Exercise brief
Write out again, exactly, the lines below starting at the one with "camera: 145 degrees right, 0 degrees up" and ending at the one with "green hammer [416,297,455,374]".

Source data
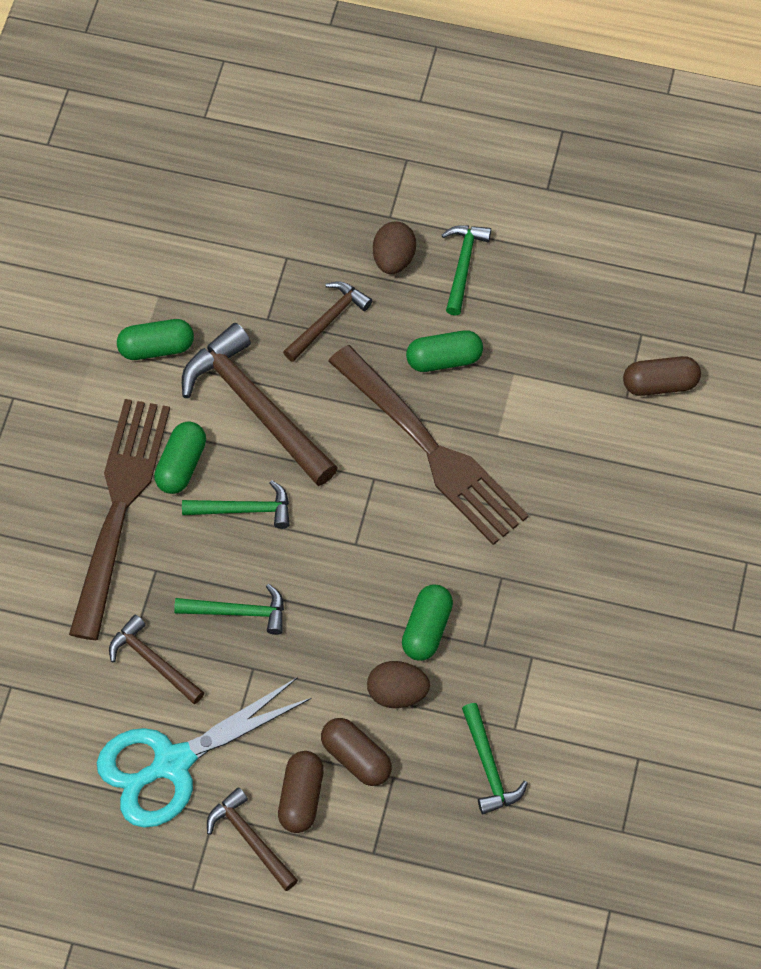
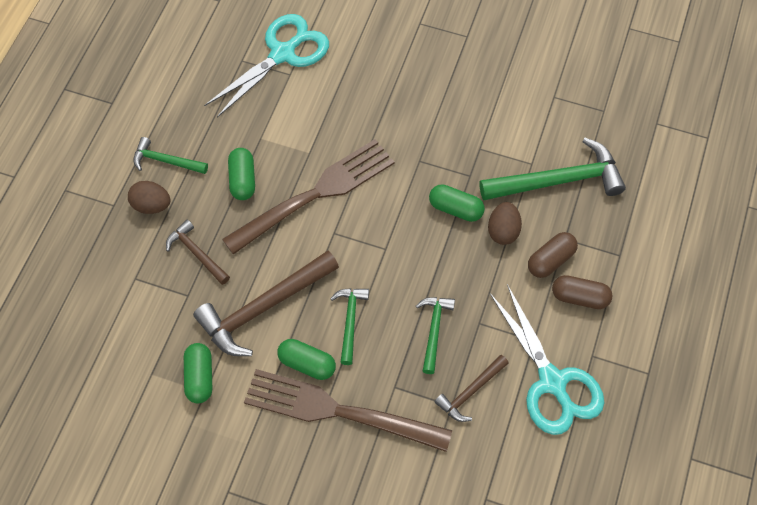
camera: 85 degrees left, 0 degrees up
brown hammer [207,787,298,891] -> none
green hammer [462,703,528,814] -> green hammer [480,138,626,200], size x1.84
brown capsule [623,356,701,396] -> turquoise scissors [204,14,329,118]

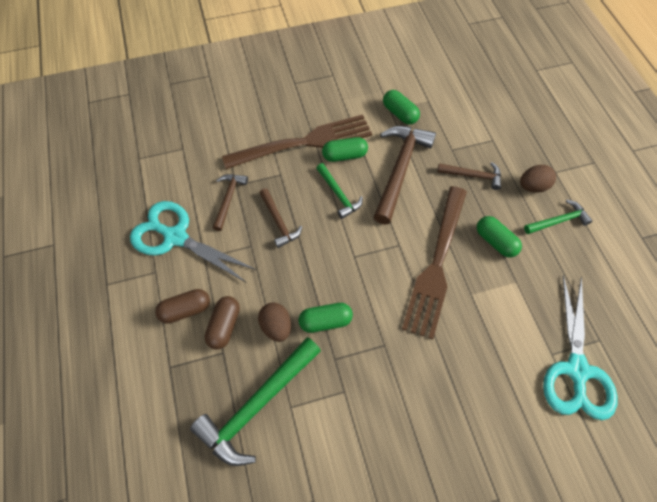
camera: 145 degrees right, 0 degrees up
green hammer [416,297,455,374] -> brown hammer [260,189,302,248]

--

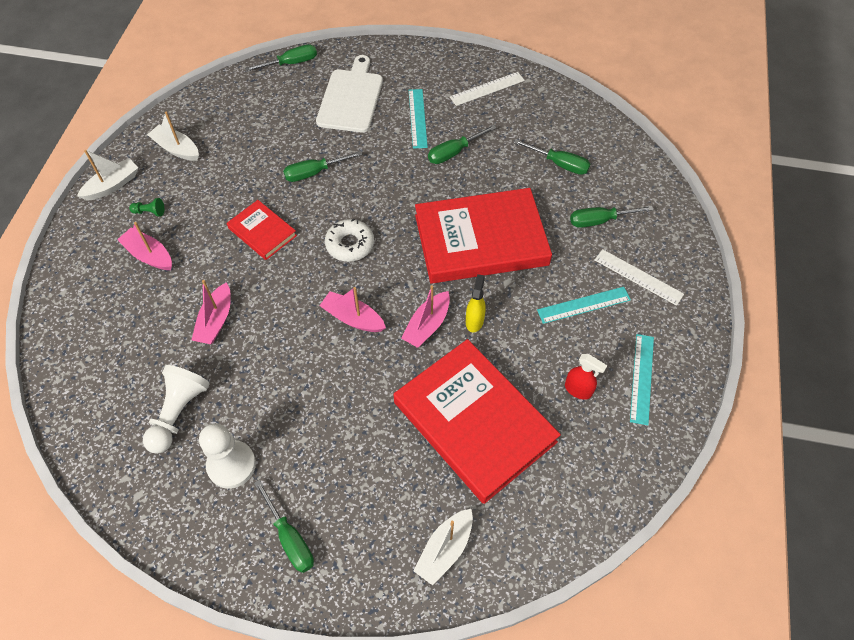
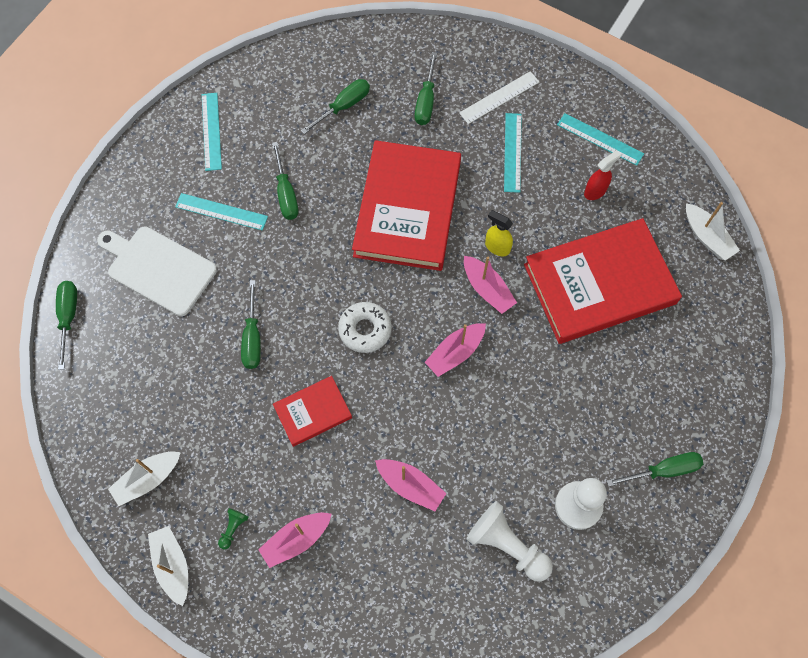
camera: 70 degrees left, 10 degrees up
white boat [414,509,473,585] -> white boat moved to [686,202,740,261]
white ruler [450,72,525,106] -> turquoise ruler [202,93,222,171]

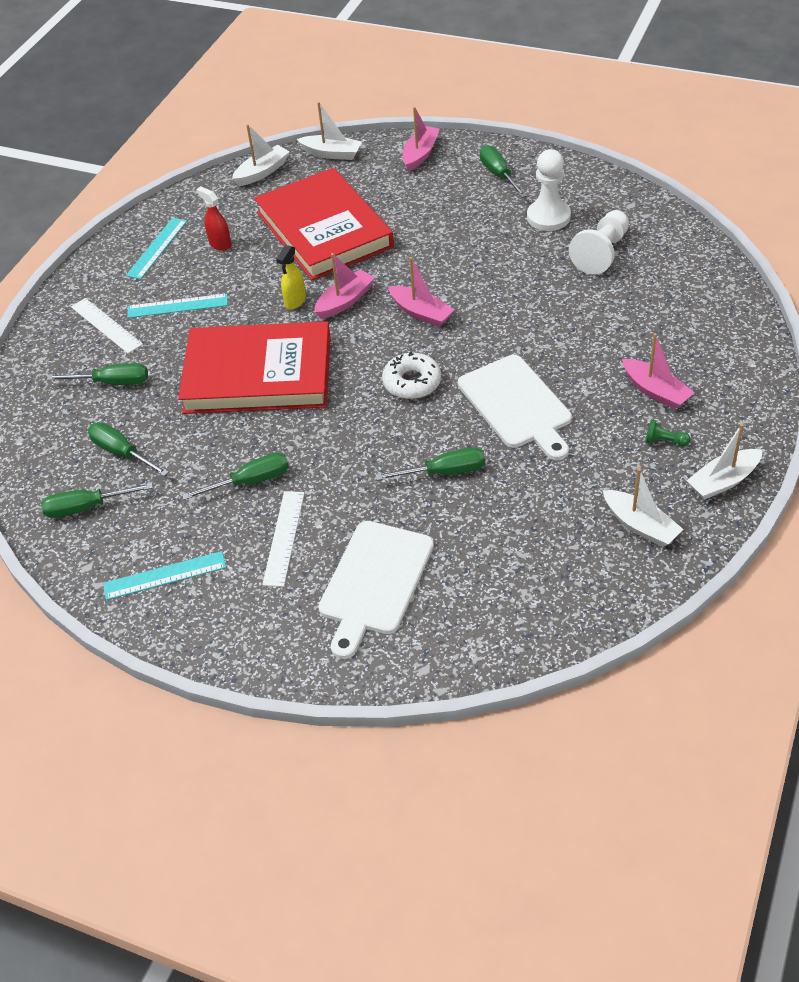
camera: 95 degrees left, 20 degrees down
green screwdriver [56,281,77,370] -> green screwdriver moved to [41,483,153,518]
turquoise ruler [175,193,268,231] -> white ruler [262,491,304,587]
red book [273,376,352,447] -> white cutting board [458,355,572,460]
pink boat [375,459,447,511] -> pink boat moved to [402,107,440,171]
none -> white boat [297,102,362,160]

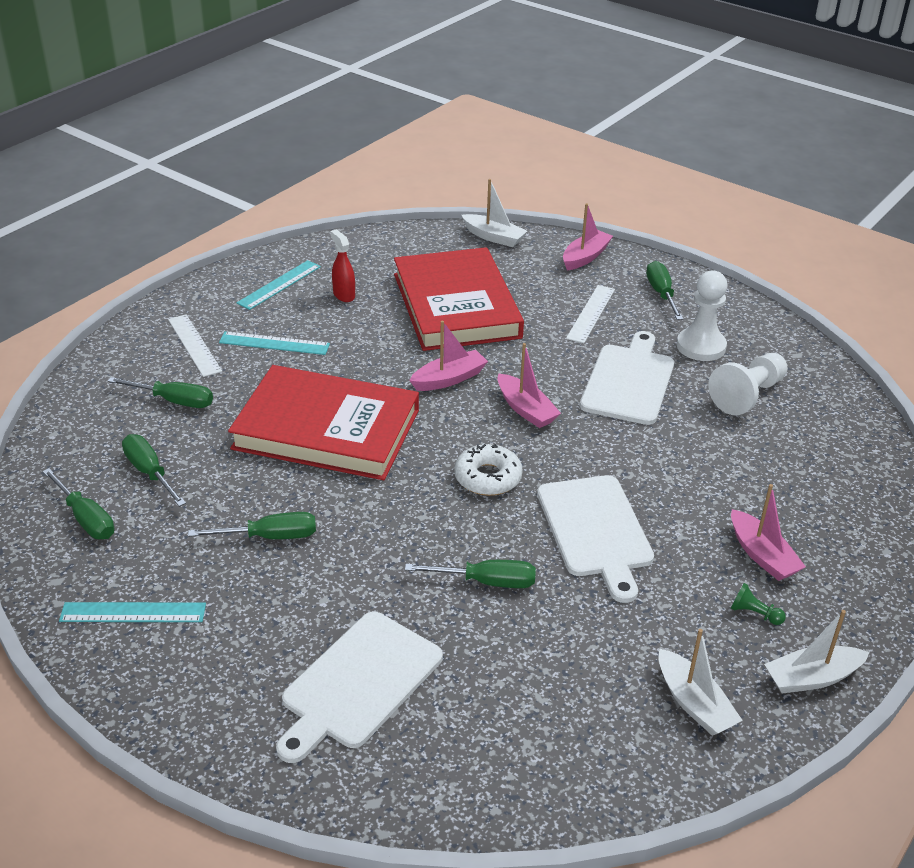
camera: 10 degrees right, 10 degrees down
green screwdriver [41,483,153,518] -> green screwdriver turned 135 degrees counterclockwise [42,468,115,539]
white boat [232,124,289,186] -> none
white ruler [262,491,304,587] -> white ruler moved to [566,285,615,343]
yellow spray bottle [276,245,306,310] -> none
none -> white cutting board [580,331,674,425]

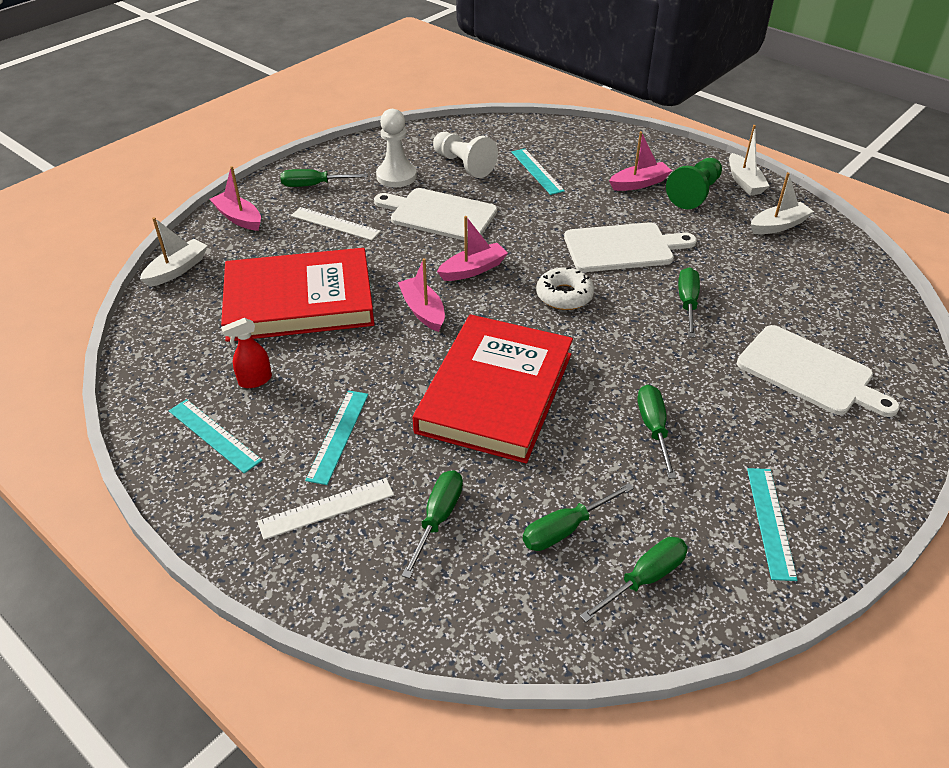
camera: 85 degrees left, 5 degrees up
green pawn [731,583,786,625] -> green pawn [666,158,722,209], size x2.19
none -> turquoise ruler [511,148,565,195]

Task answer
camera: 145 degrees right, 0 degrees up
green hammer [416,297,455,374] -> brown hammer [260,189,302,248]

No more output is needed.